(Records contained in a dataset)
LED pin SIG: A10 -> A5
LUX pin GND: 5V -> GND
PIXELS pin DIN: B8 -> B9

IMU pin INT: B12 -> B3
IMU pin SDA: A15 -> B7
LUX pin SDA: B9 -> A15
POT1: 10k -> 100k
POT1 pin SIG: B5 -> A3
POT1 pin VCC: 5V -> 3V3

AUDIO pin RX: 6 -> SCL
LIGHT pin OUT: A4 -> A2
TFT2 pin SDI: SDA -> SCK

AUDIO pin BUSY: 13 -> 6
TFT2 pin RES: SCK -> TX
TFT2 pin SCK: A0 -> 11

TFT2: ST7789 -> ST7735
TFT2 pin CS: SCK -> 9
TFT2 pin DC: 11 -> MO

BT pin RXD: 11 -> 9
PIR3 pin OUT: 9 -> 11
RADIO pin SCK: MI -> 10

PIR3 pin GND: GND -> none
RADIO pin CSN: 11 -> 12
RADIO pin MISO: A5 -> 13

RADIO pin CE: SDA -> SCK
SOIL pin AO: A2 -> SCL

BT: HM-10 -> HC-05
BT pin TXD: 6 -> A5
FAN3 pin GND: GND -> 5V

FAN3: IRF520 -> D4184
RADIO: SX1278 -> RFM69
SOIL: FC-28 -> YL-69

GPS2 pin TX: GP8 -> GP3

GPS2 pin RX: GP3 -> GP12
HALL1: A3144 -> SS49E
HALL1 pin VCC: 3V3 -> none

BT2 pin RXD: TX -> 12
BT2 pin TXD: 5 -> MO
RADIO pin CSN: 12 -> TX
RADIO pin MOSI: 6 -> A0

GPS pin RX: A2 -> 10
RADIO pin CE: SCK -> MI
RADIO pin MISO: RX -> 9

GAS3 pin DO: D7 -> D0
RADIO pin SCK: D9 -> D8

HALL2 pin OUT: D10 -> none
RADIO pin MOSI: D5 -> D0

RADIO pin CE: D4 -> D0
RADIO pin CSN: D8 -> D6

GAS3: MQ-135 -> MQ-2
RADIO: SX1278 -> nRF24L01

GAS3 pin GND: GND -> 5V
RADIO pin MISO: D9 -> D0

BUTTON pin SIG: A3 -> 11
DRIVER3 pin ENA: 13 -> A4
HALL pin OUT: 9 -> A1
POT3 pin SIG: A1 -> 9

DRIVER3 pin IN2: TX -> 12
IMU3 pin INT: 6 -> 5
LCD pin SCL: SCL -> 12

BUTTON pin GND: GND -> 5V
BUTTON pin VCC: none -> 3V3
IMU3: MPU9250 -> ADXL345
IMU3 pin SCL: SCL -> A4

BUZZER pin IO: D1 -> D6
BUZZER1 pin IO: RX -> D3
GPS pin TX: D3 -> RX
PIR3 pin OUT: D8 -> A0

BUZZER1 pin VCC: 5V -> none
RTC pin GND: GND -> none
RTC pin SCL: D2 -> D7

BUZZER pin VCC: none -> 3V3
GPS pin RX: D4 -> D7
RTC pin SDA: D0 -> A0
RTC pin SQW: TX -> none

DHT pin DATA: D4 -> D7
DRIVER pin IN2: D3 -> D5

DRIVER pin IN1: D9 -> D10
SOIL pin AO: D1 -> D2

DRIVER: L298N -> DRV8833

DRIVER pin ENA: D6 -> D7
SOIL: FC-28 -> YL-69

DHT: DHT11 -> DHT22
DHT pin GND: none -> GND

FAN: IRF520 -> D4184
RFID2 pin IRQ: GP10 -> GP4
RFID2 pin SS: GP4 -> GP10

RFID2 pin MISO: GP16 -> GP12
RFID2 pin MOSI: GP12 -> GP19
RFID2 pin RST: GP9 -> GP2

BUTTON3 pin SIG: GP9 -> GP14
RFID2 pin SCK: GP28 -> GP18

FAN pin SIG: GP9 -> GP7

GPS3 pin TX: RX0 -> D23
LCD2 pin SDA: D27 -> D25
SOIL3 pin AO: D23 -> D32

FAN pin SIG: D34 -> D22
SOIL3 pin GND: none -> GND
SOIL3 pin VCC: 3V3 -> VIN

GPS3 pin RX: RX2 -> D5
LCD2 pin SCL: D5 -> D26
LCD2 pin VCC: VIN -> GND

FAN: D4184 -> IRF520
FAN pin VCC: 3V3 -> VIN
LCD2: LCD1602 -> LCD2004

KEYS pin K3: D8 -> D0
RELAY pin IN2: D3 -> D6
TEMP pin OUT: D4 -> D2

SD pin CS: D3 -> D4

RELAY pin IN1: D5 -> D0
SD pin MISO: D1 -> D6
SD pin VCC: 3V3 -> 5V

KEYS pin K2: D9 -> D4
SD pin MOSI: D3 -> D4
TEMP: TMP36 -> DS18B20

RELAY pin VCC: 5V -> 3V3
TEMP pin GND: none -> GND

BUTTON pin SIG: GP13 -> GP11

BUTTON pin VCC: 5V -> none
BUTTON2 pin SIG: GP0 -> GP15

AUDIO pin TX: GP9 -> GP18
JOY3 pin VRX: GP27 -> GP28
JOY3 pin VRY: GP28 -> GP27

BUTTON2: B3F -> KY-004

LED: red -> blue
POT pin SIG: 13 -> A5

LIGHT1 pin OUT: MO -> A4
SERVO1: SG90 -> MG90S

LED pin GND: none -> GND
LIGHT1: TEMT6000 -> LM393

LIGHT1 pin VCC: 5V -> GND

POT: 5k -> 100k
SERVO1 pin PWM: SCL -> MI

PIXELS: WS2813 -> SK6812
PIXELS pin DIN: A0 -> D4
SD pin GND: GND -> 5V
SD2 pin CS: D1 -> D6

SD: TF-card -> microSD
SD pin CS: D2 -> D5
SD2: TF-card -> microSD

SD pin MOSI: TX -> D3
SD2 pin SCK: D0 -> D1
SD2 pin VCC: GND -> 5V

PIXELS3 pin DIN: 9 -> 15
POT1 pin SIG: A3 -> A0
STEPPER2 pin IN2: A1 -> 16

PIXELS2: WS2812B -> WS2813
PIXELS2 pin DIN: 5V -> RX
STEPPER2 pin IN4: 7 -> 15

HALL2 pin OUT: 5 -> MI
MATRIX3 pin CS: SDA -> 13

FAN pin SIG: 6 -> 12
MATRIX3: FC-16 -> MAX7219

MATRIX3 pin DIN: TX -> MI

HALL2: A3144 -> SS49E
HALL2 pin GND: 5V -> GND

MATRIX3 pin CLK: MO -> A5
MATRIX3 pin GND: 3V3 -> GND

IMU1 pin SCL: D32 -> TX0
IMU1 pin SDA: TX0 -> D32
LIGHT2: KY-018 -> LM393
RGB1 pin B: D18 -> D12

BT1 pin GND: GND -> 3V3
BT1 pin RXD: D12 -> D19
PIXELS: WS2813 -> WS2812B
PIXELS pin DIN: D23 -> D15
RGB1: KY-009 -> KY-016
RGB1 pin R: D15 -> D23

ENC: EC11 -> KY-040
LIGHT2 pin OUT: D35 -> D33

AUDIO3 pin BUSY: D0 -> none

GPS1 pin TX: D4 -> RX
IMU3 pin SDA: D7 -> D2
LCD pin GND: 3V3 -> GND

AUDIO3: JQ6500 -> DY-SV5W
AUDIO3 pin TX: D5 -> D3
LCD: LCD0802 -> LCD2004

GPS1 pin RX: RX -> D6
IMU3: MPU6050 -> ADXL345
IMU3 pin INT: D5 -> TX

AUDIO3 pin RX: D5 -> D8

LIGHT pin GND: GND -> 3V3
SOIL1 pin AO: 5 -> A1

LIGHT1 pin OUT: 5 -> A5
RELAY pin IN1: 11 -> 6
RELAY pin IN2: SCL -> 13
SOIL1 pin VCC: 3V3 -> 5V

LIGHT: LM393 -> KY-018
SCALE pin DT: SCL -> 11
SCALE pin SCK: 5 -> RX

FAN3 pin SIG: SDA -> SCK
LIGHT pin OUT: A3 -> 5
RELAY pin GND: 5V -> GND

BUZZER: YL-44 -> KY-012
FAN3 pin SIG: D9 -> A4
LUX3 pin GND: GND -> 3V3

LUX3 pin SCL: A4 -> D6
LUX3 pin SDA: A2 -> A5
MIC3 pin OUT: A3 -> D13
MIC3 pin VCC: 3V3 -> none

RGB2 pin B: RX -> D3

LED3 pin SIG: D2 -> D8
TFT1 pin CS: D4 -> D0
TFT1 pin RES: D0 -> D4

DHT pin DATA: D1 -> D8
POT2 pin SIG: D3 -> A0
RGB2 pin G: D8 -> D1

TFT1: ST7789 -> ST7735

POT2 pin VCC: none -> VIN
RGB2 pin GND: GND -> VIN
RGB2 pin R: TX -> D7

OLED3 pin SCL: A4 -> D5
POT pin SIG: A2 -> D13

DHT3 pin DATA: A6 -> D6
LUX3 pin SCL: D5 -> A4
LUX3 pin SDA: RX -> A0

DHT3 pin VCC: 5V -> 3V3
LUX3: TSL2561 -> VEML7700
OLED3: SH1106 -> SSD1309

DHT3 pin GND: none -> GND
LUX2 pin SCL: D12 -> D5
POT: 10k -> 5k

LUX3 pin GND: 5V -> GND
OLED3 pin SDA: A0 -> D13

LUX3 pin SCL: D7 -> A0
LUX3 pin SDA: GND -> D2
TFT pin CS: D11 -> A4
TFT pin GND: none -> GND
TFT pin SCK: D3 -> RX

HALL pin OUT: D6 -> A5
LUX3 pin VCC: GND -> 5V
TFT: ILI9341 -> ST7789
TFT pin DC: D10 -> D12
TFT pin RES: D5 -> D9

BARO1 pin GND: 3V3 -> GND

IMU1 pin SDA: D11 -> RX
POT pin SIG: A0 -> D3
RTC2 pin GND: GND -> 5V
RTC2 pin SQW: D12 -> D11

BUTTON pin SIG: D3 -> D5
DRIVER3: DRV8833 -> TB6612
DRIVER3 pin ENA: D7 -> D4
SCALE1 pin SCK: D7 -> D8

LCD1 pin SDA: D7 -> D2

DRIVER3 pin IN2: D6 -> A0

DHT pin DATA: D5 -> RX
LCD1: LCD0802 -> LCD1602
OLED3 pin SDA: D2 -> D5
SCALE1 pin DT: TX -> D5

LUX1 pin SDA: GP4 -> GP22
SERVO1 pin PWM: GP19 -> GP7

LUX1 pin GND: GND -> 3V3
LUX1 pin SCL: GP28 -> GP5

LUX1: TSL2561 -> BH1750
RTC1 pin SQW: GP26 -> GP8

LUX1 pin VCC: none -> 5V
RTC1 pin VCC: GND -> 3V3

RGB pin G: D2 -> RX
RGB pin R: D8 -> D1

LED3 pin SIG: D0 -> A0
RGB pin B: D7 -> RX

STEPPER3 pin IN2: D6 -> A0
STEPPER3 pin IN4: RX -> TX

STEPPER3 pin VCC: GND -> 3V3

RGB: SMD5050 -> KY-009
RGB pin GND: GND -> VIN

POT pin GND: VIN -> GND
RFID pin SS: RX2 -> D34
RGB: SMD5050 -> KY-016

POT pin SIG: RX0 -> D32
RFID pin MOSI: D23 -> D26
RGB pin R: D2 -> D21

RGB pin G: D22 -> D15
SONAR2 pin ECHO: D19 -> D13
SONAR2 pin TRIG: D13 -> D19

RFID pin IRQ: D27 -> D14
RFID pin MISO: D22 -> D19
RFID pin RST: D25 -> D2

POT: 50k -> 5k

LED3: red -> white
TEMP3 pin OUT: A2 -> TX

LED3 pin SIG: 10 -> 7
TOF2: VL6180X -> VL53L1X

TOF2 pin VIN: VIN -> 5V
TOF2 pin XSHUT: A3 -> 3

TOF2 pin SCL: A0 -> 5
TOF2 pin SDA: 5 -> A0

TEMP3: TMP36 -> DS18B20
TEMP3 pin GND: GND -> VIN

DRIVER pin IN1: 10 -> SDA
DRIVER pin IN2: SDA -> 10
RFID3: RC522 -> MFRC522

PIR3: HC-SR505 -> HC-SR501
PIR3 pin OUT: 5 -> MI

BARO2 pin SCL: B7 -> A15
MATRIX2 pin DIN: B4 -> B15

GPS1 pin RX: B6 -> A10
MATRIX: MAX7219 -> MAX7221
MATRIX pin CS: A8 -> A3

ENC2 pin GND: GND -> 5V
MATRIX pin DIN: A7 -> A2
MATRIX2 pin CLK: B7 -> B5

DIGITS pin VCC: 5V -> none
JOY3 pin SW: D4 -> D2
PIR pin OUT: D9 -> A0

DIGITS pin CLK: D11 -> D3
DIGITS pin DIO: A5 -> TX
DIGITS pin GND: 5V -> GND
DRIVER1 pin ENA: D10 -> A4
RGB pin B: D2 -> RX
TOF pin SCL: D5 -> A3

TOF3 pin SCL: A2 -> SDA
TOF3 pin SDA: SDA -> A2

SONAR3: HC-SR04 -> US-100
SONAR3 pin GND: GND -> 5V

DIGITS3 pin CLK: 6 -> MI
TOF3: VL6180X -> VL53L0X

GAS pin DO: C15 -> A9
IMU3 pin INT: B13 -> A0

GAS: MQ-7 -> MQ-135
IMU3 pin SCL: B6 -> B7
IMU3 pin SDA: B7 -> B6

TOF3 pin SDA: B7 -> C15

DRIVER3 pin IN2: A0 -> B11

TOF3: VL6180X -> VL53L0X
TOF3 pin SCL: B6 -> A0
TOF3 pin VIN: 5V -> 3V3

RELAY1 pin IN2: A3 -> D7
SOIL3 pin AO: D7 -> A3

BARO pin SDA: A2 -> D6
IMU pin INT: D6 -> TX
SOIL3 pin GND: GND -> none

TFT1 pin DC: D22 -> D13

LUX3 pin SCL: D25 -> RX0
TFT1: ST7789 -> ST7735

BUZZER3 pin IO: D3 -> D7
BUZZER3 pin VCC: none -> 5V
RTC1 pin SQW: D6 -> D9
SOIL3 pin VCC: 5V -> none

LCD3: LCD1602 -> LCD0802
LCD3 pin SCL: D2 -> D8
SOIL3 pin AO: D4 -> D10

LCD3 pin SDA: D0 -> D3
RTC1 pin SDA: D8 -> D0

## [TASK]
Give only the lines from the one holding "SOIL3 pin GND: GND -> none" through the one holding "LCD3 pin SCL: D2 -> D8", each restated exactly as it appears above.

## [YOUR SOLUTION]
SOIL3 pin GND: GND -> none

TFT1 pin DC: D22 -> D13

LUX3 pin SCL: D25 -> RX0
TFT1: ST7789 -> ST7735

BUZZER3 pin IO: D3 -> D7
BUZZER3 pin VCC: none -> 5V
RTC1 pin SQW: D6 -> D9
SOIL3 pin VCC: 5V -> none

LCD3: LCD1602 -> LCD0802
LCD3 pin SCL: D2 -> D8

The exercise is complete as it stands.